■ **PROVIDED ENTRIES**:
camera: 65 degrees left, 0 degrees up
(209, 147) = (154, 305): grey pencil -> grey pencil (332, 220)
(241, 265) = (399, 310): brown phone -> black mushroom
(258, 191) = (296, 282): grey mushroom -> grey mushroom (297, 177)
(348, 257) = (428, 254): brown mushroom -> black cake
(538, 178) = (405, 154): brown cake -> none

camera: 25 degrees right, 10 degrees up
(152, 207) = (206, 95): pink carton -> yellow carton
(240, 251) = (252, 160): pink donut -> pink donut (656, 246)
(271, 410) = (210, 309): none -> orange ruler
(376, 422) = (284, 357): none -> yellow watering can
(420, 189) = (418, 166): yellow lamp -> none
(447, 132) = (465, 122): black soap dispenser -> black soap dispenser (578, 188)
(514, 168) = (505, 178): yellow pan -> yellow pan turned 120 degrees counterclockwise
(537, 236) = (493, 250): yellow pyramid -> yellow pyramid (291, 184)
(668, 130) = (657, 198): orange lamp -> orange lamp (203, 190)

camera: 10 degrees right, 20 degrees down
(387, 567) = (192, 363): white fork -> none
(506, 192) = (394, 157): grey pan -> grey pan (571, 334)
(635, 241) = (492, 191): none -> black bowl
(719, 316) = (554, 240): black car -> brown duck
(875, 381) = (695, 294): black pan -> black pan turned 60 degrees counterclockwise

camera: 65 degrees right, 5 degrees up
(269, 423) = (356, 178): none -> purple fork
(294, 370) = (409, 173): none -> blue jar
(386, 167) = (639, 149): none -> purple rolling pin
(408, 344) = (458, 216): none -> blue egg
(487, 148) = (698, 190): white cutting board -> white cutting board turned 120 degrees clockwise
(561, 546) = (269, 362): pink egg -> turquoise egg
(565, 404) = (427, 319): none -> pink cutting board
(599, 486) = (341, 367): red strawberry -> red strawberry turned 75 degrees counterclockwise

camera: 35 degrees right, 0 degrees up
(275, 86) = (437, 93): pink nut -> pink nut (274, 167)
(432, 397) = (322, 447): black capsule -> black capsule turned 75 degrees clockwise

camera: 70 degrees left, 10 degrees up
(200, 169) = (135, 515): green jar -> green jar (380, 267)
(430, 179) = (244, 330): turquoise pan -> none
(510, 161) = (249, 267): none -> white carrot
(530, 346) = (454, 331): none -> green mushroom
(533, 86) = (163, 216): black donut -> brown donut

■ **EXERCISE**: Copy the records above faithfully. Begin at their first line, end at the line containing "camera: 35 degrees right, 0 degrees up", and include nothing else.

■ **SOLUTION TO THE EXERCISE**:
camera: 65 degrees left, 0 degrees up
(209, 147) = (154, 305): grey pencil -> grey pencil (332, 220)
(241, 265) = (399, 310): brown phone -> black mushroom
(258, 191) = (296, 282): grey mushroom -> grey mushroom (297, 177)
(348, 257) = (428, 254): brown mushroom -> black cake
(538, 178) = (405, 154): brown cake -> none

camera: 25 degrees right, 10 degrees up
(152, 207) = (206, 95): pink carton -> yellow carton
(240, 251) = (252, 160): pink donut -> pink donut (656, 246)
(271, 410) = (210, 309): none -> orange ruler
(376, 422) = (284, 357): none -> yellow watering can
(420, 189) = (418, 166): yellow lamp -> none
(447, 132) = (465, 122): black soap dispenser -> black soap dispenser (578, 188)
(514, 168) = (505, 178): yellow pan -> yellow pan turned 120 degrees counterclockwise
(537, 236) = (493, 250): yellow pyramid -> yellow pyramid (291, 184)
(668, 130) = (657, 198): orange lamp -> orange lamp (203, 190)

camera: 10 degrees right, 20 degrees down
(387, 567) = (192, 363): white fork -> none
(506, 192) = (394, 157): grey pan -> grey pan (571, 334)
(635, 241) = (492, 191): none -> black bowl
(719, 316) = (554, 240): black car -> brown duck
(875, 381) = (695, 294): black pan -> black pan turned 60 degrees counterclockwise

camera: 65 degrees right, 5 degrees up
(269, 423) = (356, 178): none -> purple fork
(294, 370) = (409, 173): none -> blue jar
(386, 167) = (639, 149): none -> purple rolling pin
(408, 344) = (458, 216): none -> blue egg
(487, 148) = (698, 190): white cutting board -> white cutting board turned 120 degrees clockwise
(561, 546) = (269, 362): pink egg -> turquoise egg
(565, 404) = (427, 319): none -> pink cutting board
(599, 486) = (341, 367): red strawberry -> red strawberry turned 75 degrees counterclockwise

camera: 35 degrees right, 0 degrees up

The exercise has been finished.